_PROBLEM TO SOLVE_
Except for the pictures, reproduce the records word for word.

[Object change listings]
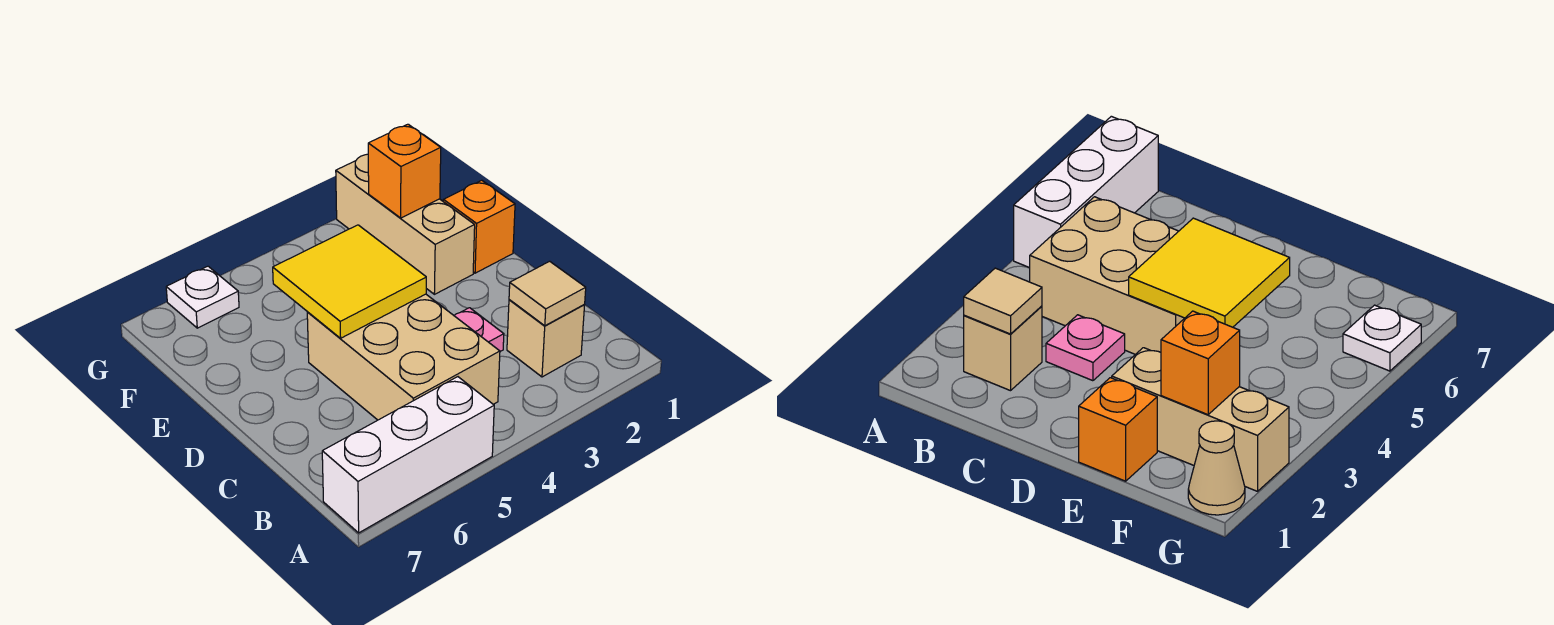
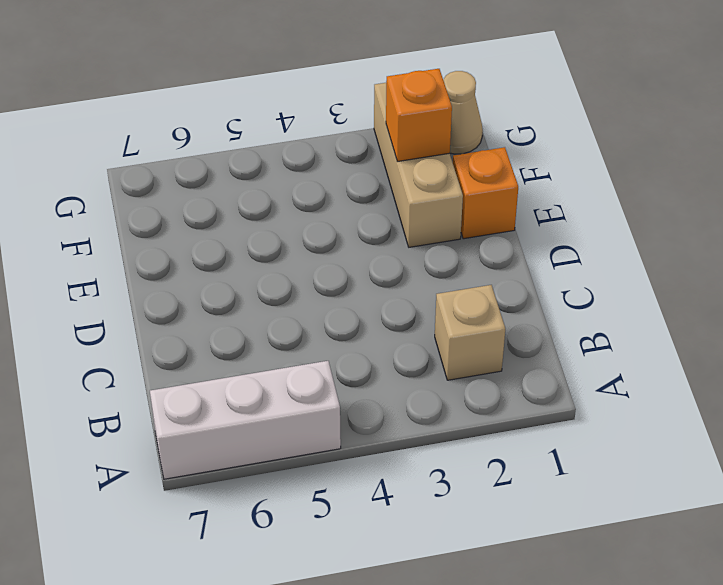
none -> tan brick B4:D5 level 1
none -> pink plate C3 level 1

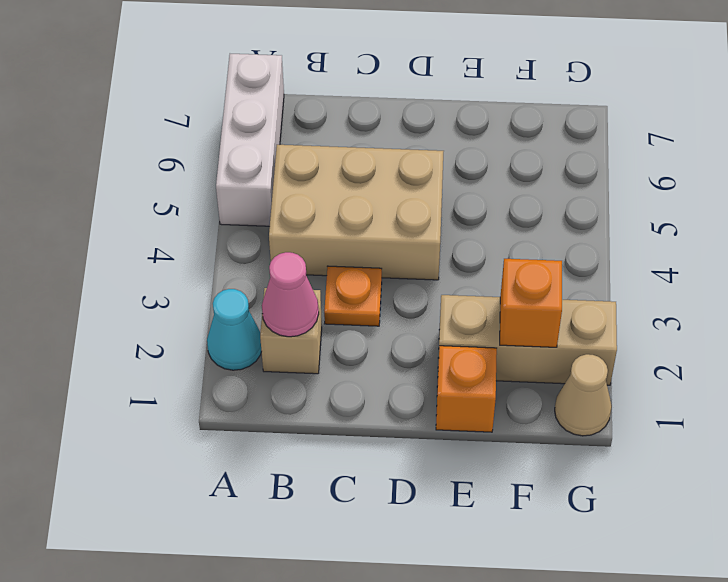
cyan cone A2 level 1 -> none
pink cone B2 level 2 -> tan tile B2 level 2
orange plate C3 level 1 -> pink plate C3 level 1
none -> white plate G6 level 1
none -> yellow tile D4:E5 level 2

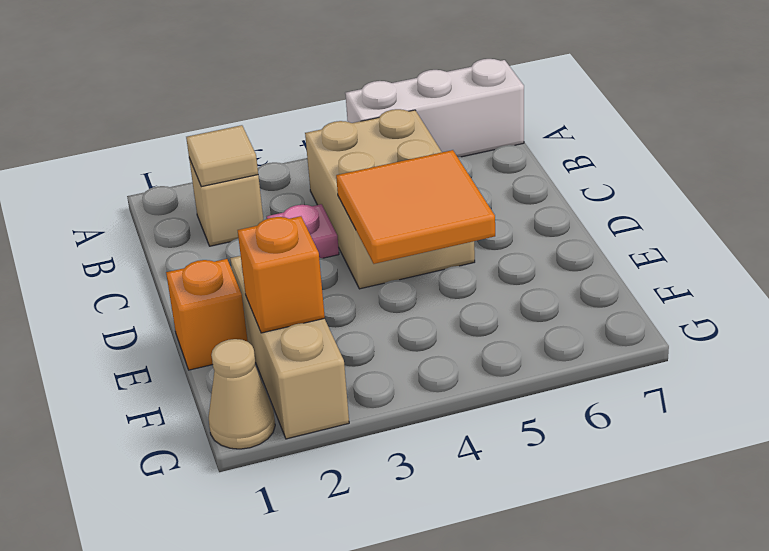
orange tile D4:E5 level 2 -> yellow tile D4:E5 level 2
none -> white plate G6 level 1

_EXPECTED OUTPUT_
none -> tan brick B4:D5 level 1
none -> pink plate C3 level 1

cyan cone A2 level 1 -> none
pink cone B2 level 2 -> tan tile B2 level 2
orange plate C3 level 1 -> pink plate C3 level 1
none -> white plate G6 level 1
none -> yellow tile D4:E5 level 2

orange tile D4:E5 level 2 -> yellow tile D4:E5 level 2
none -> white plate G6 level 1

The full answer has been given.